Object correspondence data
•••

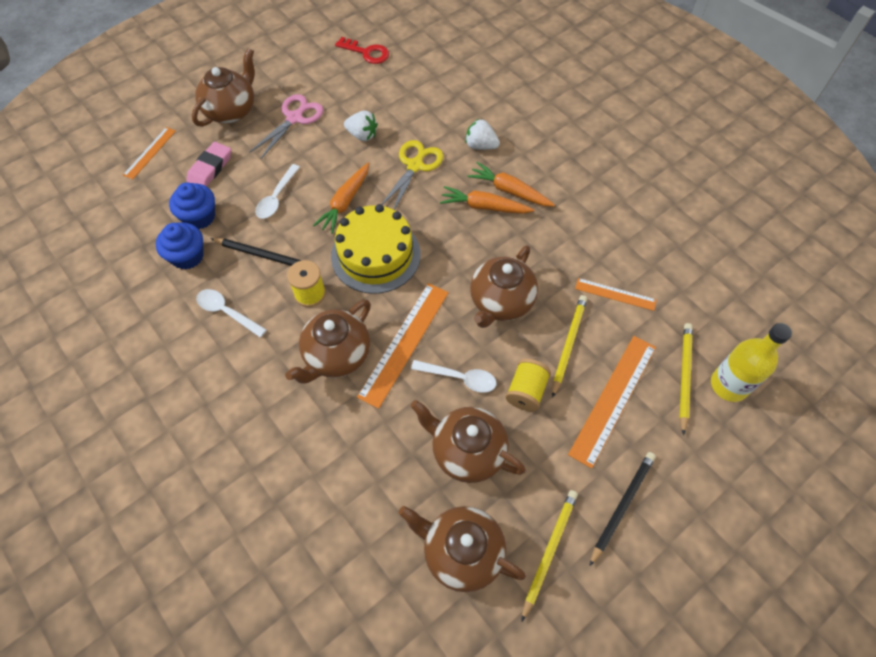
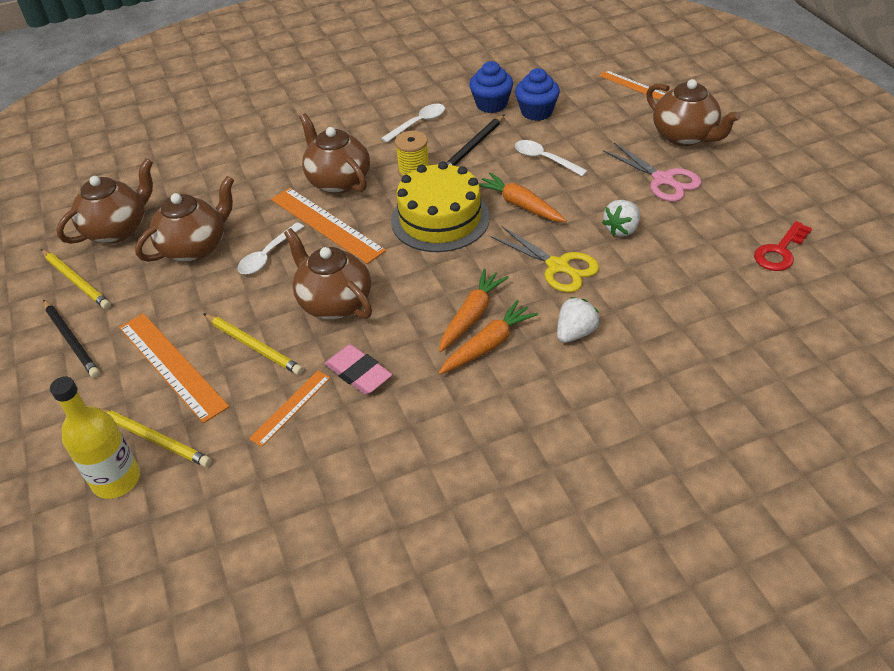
camera: 110 degrees right, 15 degrees down
pink eraser [186,142,231,186] -> pink eraser moved to [325,344,392,395]
yellow spool [505,359,551,411] -> none

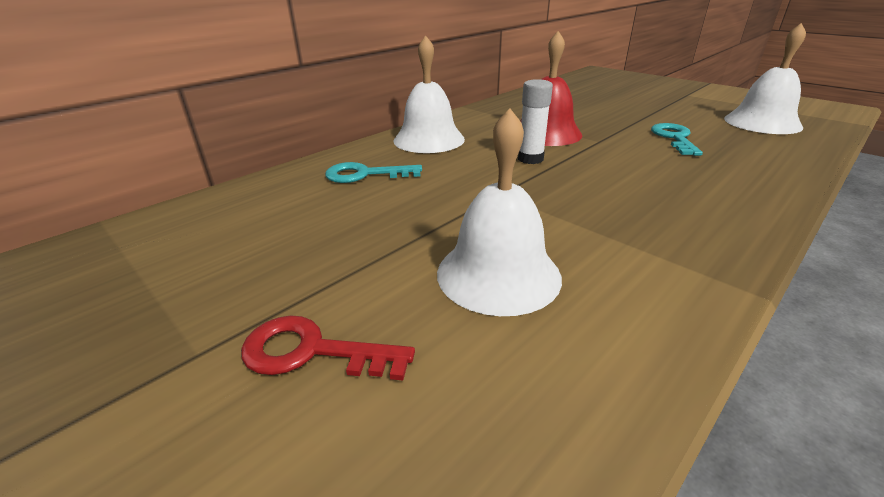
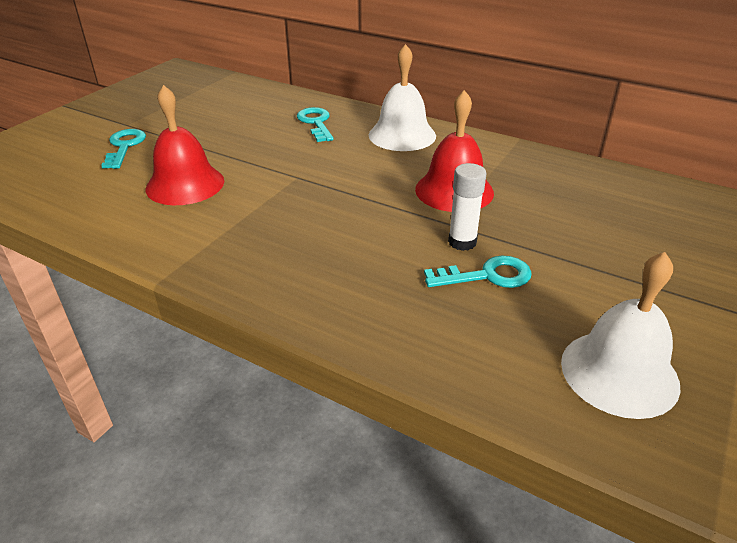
camera: 75 degrees right, 5 degrees up
red key [241,315,415,380] -> turquoise key [101,129,146,169]
white bell [437,108,562,316] -> red bell [146,85,224,205]
white glue stick [518,79,553,164] -> white glue stick moved to [448,163,487,251]

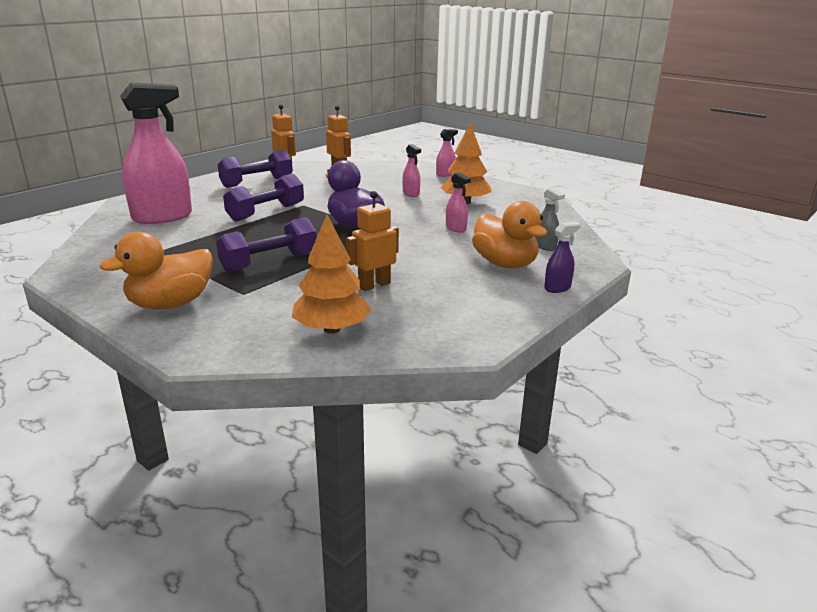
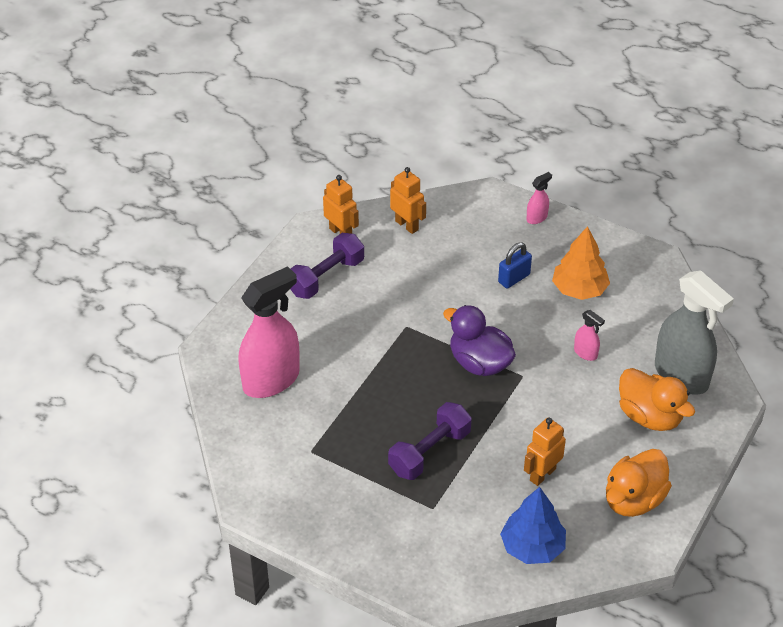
camera: 10 degrees left, 20 degrees up
orange duck [100,232,213,309] -> orange duck moved to [606,449,672,517]
purple dumbbell [223,173,304,222] -> none
orange tree [292,215,371,334] -> blue tree [500,487,566,564]
pink spray bottle [403,144,421,197] -> blue padlock [498,242,532,288]
grey spray bottle [535,187,565,251] -> grey spray bottle [655,270,734,395], size x2.34
purple spray bottle [544,222,581,293] -> none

•••

DIRECTIONS FOR THIS TASK -
Only a number is wanted here: how many lines above hold the string "bottle"?

SOLUTION TO THIS PROBLEM -
3